Write out the rows below word for word, from the first one through the line that contains "Actually, green grassy", including that line.
[DATA EXTRACT Boundary: Start]
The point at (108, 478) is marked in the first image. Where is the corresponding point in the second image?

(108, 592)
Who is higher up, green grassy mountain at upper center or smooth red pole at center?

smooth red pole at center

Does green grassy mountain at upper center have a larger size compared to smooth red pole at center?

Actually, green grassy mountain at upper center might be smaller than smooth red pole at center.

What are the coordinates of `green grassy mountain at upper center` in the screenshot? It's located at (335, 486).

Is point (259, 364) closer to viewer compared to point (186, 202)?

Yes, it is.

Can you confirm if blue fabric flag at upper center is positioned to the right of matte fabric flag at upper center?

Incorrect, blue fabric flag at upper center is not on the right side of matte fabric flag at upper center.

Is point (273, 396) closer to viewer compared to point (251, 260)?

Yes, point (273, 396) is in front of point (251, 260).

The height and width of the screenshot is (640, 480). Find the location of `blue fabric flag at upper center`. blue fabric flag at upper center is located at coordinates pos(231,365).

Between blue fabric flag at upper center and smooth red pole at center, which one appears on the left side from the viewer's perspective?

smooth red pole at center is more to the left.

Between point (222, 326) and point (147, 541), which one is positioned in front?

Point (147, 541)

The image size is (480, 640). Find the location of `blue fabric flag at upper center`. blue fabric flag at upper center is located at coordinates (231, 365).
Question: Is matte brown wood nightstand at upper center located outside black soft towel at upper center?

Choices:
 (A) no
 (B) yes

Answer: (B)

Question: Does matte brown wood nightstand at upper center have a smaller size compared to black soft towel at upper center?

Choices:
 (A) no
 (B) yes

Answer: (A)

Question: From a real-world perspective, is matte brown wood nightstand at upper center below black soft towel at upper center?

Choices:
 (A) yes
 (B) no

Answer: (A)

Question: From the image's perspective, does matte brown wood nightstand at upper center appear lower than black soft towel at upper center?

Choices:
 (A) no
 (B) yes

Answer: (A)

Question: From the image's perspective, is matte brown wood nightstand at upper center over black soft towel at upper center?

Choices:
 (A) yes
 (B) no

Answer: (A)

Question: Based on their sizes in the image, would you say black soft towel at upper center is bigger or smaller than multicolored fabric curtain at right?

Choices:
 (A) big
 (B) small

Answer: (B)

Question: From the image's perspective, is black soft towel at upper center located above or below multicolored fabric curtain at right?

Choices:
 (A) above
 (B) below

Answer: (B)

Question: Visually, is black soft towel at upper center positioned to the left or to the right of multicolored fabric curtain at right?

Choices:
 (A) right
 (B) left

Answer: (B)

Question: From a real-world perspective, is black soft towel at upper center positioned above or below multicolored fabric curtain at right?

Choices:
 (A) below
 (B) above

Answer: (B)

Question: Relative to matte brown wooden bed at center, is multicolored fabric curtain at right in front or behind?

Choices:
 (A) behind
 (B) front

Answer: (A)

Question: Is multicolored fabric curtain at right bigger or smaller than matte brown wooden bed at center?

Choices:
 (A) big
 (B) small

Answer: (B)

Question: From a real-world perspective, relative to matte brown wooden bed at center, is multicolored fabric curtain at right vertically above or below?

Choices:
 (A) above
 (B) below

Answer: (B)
[DATA EXTRACT Boundary: End]
RESULT OF THIS TASK:
The point at (108, 478) is marked in the first image. Where is the corresponding point in the second image?

(108, 592)
Who is higher up, green grassy mountain at upper center or smooth red pole at center?

smooth red pole at center

Does green grassy mountain at upper center have a larger size compared to smooth red pole at center?

Actually, green grassy mountain at upper center might be smaller than smooth red pole at center.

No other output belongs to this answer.